====== MATERIALS PROVIDED
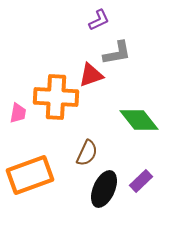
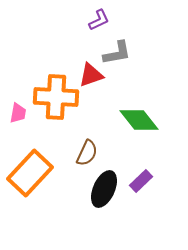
orange rectangle: moved 2 px up; rotated 27 degrees counterclockwise
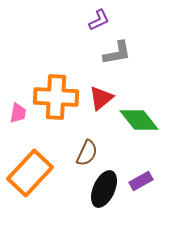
red triangle: moved 10 px right, 23 px down; rotated 20 degrees counterclockwise
purple rectangle: rotated 15 degrees clockwise
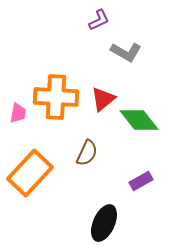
gray L-shape: moved 9 px right, 1 px up; rotated 40 degrees clockwise
red triangle: moved 2 px right, 1 px down
black ellipse: moved 34 px down
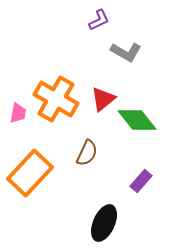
orange cross: moved 2 px down; rotated 27 degrees clockwise
green diamond: moved 2 px left
purple rectangle: rotated 20 degrees counterclockwise
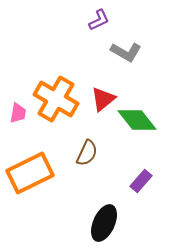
orange rectangle: rotated 21 degrees clockwise
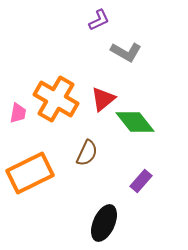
green diamond: moved 2 px left, 2 px down
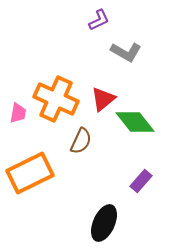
orange cross: rotated 6 degrees counterclockwise
brown semicircle: moved 6 px left, 12 px up
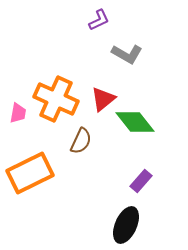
gray L-shape: moved 1 px right, 2 px down
black ellipse: moved 22 px right, 2 px down
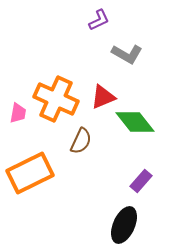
red triangle: moved 2 px up; rotated 16 degrees clockwise
black ellipse: moved 2 px left
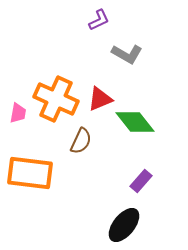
red triangle: moved 3 px left, 2 px down
orange rectangle: rotated 33 degrees clockwise
black ellipse: rotated 15 degrees clockwise
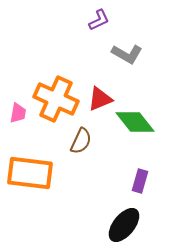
purple rectangle: moved 1 px left; rotated 25 degrees counterclockwise
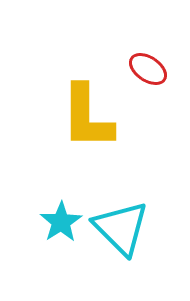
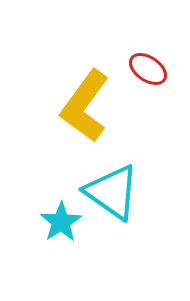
yellow L-shape: moved 2 px left, 11 px up; rotated 36 degrees clockwise
cyan triangle: moved 9 px left, 36 px up; rotated 10 degrees counterclockwise
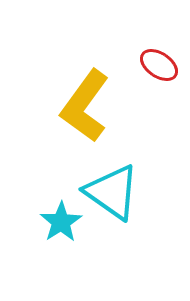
red ellipse: moved 11 px right, 4 px up
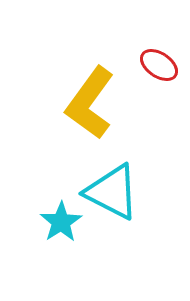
yellow L-shape: moved 5 px right, 3 px up
cyan triangle: rotated 8 degrees counterclockwise
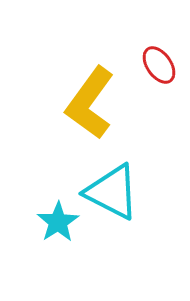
red ellipse: rotated 21 degrees clockwise
cyan star: moved 3 px left
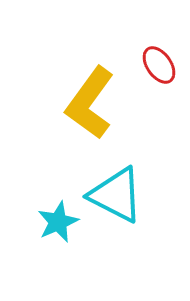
cyan triangle: moved 4 px right, 3 px down
cyan star: rotated 9 degrees clockwise
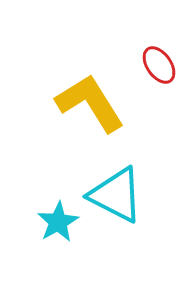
yellow L-shape: rotated 112 degrees clockwise
cyan star: rotated 6 degrees counterclockwise
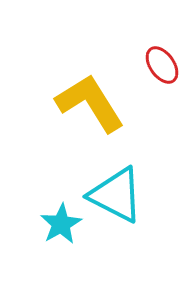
red ellipse: moved 3 px right
cyan star: moved 3 px right, 2 px down
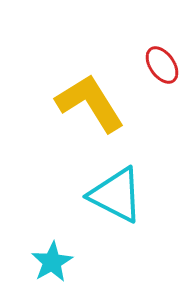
cyan star: moved 9 px left, 38 px down
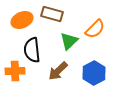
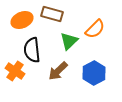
orange cross: rotated 36 degrees clockwise
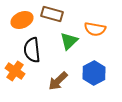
orange semicircle: rotated 55 degrees clockwise
brown arrow: moved 10 px down
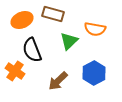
brown rectangle: moved 1 px right
black semicircle: rotated 15 degrees counterclockwise
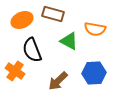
green triangle: rotated 48 degrees counterclockwise
blue hexagon: rotated 25 degrees clockwise
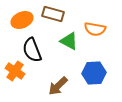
brown arrow: moved 5 px down
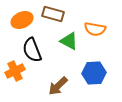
orange cross: rotated 30 degrees clockwise
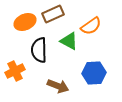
brown rectangle: rotated 40 degrees counterclockwise
orange ellipse: moved 3 px right, 2 px down
orange semicircle: moved 4 px left, 3 px up; rotated 45 degrees counterclockwise
black semicircle: moved 7 px right; rotated 20 degrees clockwise
brown arrow: rotated 115 degrees counterclockwise
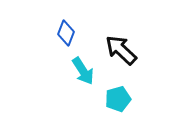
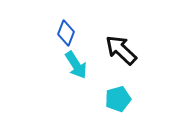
cyan arrow: moved 7 px left, 6 px up
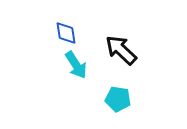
blue diamond: rotated 30 degrees counterclockwise
cyan pentagon: rotated 25 degrees clockwise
============
Copy out every line of the items above word for word, leaving out the pictures.

_THE RESPONSE_
orange rectangle: moved 2 px up; rotated 27 degrees counterclockwise
red triangle: moved 10 px right, 23 px down; rotated 20 degrees counterclockwise
purple rectangle: rotated 15 degrees clockwise
gray L-shape: moved 9 px right, 1 px up; rotated 40 degrees clockwise
red triangle: moved 2 px right, 1 px down
black ellipse: moved 34 px down
orange cross: moved 2 px down; rotated 27 degrees clockwise
green diamond: moved 2 px left
purple rectangle: rotated 20 degrees counterclockwise
orange rectangle: rotated 21 degrees clockwise
green diamond: moved 2 px left, 2 px down
orange cross: rotated 6 degrees counterclockwise
brown semicircle: moved 6 px left, 12 px up
gray L-shape: moved 1 px right, 2 px down
black ellipse: moved 22 px right, 2 px down
red triangle: moved 2 px up; rotated 16 degrees clockwise
black ellipse: moved 2 px left
red triangle: moved 3 px left, 2 px down
orange rectangle: rotated 33 degrees clockwise
black ellipse: rotated 15 degrees clockwise
purple rectangle: moved 1 px left; rotated 25 degrees counterclockwise
yellow L-shape: moved 2 px left, 11 px up; rotated 36 degrees clockwise
cyan triangle: moved 9 px left, 36 px up; rotated 10 degrees counterclockwise
red ellipse: moved 11 px right, 4 px up
yellow L-shape: moved 5 px right, 3 px up
cyan triangle: rotated 8 degrees counterclockwise
red ellipse: rotated 21 degrees clockwise
cyan star: moved 3 px left
cyan triangle: moved 4 px right, 3 px down
cyan star: rotated 9 degrees clockwise
yellow L-shape: rotated 112 degrees clockwise
cyan star: rotated 6 degrees counterclockwise
red ellipse: moved 3 px right
cyan star: moved 3 px right, 2 px down
cyan star: moved 9 px left, 38 px down
orange cross: rotated 36 degrees clockwise
orange semicircle: rotated 55 degrees clockwise
brown arrow: moved 10 px down
brown rectangle: moved 1 px right
black semicircle: rotated 15 degrees counterclockwise
green triangle: rotated 48 degrees counterclockwise
blue hexagon: rotated 25 degrees clockwise
brown arrow: moved 5 px down
orange cross: rotated 30 degrees clockwise
brown rectangle: rotated 40 degrees counterclockwise
orange ellipse: moved 3 px right, 2 px down
orange semicircle: moved 4 px left, 3 px up; rotated 45 degrees counterclockwise
black semicircle: moved 7 px right; rotated 20 degrees clockwise
brown arrow: rotated 115 degrees counterclockwise
cyan arrow: moved 7 px left, 6 px up
blue diamond: rotated 30 degrees counterclockwise
cyan pentagon: rotated 25 degrees clockwise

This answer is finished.